---------- SUPPLIED ENTRIES

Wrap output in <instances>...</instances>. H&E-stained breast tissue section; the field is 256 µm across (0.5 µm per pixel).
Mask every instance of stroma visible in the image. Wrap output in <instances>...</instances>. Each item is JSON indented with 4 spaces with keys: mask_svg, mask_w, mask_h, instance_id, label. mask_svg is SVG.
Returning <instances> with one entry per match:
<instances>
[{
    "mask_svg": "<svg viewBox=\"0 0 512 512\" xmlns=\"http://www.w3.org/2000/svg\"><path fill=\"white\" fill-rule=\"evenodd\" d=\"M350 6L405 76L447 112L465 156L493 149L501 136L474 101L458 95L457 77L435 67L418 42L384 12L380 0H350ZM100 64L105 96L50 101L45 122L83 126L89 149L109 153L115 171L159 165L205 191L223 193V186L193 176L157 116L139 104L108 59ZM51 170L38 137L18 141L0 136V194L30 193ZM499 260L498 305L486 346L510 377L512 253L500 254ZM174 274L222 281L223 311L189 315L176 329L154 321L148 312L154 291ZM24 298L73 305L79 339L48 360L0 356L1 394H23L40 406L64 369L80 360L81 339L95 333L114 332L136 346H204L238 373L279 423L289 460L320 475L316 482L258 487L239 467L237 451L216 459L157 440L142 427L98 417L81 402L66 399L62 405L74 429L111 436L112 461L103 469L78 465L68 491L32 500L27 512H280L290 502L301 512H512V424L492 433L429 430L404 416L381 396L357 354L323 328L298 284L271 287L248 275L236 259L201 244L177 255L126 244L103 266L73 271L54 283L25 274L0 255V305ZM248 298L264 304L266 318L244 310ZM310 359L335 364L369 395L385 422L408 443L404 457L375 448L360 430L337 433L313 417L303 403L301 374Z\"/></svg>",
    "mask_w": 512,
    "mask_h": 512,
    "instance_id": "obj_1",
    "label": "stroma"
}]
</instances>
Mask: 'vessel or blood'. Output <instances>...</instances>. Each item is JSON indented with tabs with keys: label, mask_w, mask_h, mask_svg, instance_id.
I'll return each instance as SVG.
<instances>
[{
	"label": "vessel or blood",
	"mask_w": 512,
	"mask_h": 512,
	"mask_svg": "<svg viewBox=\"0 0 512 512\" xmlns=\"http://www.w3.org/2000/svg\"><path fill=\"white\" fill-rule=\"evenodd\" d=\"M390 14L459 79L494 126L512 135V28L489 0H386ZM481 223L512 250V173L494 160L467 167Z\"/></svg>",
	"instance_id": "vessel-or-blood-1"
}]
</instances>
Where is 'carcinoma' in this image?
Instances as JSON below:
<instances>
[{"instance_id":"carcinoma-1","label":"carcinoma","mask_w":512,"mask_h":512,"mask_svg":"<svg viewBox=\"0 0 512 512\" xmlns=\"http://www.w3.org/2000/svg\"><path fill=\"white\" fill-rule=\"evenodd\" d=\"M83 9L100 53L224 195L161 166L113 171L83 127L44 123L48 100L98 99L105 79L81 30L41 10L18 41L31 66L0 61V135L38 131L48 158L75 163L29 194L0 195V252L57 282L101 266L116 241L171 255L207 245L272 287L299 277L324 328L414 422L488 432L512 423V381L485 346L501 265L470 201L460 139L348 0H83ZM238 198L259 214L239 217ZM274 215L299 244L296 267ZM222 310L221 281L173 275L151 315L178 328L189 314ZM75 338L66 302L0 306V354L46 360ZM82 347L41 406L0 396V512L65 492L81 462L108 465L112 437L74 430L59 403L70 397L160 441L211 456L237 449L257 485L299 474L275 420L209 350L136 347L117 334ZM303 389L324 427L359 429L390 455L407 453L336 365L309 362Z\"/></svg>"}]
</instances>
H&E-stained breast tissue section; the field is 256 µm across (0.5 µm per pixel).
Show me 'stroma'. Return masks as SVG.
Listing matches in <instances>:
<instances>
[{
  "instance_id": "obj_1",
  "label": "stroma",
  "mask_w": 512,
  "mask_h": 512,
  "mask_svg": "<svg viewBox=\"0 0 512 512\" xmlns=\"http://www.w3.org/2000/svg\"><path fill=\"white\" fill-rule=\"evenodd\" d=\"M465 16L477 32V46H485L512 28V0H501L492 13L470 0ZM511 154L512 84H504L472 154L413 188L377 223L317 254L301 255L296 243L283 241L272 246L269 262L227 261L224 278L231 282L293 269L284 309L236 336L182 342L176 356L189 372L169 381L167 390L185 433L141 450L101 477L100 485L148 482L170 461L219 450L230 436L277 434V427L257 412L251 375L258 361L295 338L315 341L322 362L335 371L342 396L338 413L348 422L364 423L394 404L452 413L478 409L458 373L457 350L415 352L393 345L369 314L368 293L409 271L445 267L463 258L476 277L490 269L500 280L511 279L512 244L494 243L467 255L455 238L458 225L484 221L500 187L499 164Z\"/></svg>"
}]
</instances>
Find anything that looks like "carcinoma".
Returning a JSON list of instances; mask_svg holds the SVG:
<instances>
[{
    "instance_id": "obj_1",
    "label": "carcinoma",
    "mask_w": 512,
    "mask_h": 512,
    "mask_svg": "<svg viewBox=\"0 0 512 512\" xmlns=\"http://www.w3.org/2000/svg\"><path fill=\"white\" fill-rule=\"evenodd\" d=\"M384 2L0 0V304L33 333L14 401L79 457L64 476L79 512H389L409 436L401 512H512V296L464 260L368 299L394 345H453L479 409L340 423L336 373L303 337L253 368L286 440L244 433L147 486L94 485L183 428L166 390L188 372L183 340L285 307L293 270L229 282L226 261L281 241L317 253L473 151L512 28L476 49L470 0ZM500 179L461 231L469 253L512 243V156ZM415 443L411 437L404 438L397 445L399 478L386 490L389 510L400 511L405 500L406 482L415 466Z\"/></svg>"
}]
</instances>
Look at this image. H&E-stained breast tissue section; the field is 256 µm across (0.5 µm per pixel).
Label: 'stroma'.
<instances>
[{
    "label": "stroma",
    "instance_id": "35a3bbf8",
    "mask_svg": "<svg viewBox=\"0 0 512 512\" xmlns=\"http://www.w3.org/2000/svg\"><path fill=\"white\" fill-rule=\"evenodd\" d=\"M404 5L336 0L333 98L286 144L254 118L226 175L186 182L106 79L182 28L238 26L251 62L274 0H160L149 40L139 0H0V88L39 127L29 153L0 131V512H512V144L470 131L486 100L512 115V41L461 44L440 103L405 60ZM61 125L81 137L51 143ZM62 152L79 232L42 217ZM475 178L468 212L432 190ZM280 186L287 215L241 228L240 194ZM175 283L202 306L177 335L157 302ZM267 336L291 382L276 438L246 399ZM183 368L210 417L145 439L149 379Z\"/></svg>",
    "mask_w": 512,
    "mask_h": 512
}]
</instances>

--------------------

WHAT THE TASK ASKS: Go through the records and gather the lines that hold "section".

FULL RESPONSE:
Wrap output in <instances>...</instances>. H&E-stained breast tissue section; the field is 256 µm across (0.5 µm per pixel).
H&E-stained breast tissue section; the field is 256 µm across (0.5 µm per pixel).
Look at this image. H&E-stained breast tissue section; the field is 256 µm across (0.5 µm per pixel).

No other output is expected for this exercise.